*Task item*.
Locate the line containing "purple spoon: 0 -> 2", then please write out that line and all the lines below it in the entries exactly.

*Records for processing*.
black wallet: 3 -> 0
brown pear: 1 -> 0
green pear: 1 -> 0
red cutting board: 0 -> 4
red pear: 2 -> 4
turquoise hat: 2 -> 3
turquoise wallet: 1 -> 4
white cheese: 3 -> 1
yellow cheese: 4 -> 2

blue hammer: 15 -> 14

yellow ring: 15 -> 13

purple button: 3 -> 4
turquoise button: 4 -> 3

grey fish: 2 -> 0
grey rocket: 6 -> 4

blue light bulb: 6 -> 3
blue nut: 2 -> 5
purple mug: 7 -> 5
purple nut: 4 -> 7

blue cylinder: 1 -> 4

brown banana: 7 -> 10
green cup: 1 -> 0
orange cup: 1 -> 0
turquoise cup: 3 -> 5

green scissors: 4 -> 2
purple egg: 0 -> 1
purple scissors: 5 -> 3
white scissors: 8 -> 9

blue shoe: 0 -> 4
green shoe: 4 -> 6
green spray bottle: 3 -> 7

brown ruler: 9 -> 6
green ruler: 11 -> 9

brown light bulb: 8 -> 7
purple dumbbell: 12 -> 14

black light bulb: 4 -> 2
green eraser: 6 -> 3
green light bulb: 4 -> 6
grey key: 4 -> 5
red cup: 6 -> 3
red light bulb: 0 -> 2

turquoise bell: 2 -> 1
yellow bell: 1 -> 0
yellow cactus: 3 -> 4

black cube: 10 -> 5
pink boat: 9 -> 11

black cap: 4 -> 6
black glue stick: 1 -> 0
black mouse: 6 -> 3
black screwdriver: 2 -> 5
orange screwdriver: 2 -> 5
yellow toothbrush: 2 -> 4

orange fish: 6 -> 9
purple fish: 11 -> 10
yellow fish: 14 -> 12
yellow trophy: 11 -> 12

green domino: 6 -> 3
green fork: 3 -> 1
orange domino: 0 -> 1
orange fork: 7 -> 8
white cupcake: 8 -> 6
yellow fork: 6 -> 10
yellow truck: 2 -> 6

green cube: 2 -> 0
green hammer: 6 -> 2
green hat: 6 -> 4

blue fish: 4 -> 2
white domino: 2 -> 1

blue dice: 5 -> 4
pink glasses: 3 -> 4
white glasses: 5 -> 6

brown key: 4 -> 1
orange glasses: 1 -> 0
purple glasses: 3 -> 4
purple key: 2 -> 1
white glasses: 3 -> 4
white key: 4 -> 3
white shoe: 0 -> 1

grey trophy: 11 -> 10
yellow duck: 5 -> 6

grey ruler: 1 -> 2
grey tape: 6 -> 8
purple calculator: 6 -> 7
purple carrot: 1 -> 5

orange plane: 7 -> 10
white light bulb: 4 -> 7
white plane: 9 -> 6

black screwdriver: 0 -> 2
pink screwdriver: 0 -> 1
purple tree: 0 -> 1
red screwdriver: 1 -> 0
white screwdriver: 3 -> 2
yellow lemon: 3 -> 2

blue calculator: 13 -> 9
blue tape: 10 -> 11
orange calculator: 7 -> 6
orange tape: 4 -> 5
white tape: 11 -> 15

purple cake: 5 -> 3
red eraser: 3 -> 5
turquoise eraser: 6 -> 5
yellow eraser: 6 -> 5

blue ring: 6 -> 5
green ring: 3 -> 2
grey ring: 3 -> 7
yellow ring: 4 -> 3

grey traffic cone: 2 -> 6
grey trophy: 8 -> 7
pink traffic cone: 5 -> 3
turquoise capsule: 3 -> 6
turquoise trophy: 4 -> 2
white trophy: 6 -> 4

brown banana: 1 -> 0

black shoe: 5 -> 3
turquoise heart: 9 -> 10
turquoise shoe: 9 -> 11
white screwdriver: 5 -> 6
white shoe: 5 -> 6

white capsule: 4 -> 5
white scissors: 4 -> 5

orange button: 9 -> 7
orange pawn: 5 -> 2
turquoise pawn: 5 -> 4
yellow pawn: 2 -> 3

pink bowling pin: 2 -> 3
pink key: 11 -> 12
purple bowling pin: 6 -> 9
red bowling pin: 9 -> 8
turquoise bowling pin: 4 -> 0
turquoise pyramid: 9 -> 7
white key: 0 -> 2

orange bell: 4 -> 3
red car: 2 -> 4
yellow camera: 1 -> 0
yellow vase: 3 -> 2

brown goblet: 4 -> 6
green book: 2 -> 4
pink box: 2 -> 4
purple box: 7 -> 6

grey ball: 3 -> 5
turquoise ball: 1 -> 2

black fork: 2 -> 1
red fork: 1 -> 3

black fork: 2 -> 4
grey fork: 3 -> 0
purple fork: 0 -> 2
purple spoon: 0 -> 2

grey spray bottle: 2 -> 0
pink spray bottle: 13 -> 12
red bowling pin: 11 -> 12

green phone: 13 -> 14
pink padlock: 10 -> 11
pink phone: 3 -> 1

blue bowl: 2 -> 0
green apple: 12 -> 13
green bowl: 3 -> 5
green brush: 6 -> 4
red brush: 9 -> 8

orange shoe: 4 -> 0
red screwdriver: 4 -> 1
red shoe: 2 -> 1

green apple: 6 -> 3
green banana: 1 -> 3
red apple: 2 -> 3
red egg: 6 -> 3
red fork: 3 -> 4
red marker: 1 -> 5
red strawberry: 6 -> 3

*Response*.
purple spoon: 0 -> 2

grey spray bottle: 2 -> 0
pink spray bottle: 13 -> 12
red bowling pin: 11 -> 12

green phone: 13 -> 14
pink padlock: 10 -> 11
pink phone: 3 -> 1

blue bowl: 2 -> 0
green apple: 12 -> 13
green bowl: 3 -> 5
green brush: 6 -> 4
red brush: 9 -> 8

orange shoe: 4 -> 0
red screwdriver: 4 -> 1
red shoe: 2 -> 1

green apple: 6 -> 3
green banana: 1 -> 3
red apple: 2 -> 3
red egg: 6 -> 3
red fork: 3 -> 4
red marker: 1 -> 5
red strawberry: 6 -> 3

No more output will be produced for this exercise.